**Your goal**
Copy out every line of the data exactly; do not include the images.

**Supplied data**
※

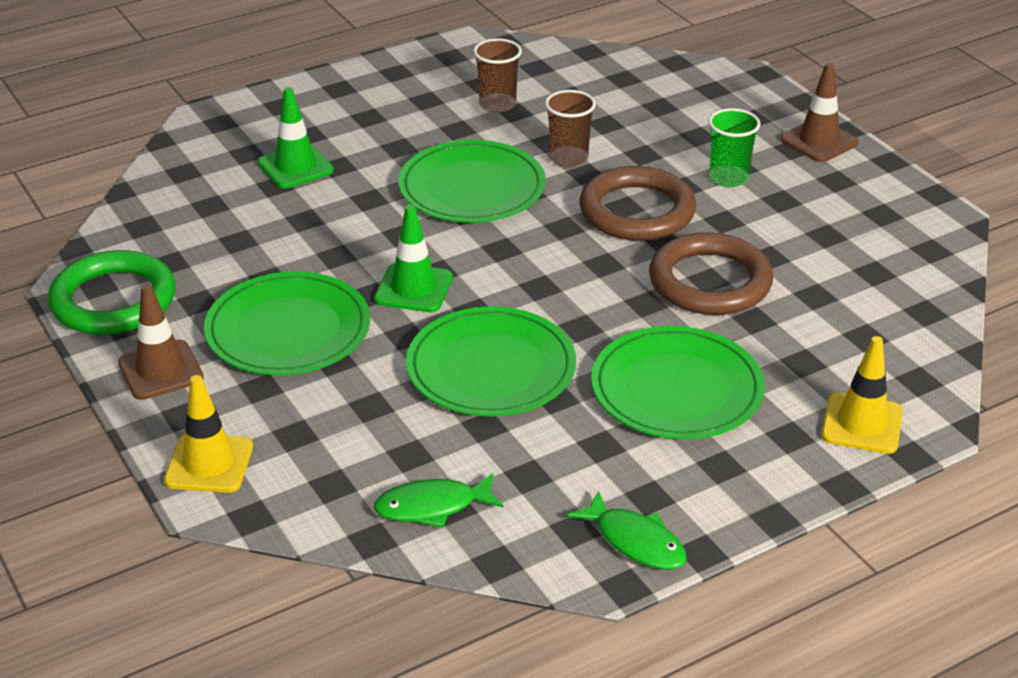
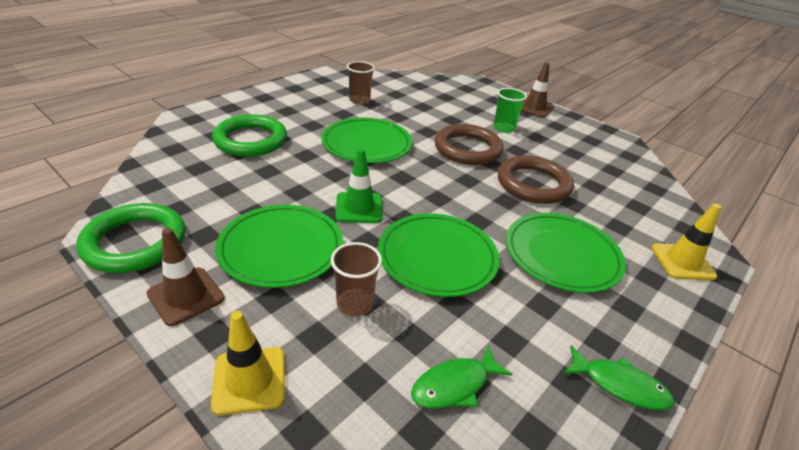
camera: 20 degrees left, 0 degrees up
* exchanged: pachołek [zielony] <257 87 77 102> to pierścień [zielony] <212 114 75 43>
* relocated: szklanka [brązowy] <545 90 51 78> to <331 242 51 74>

※

**Response**
camera: 20 degrees left, 0 degrees up
* exchanged: pachołek [zielony] <257 87 77 102> to pierścień [zielony] <212 114 75 43>
* relocated: szklanka [brązowy] <545 90 51 78> to <331 242 51 74>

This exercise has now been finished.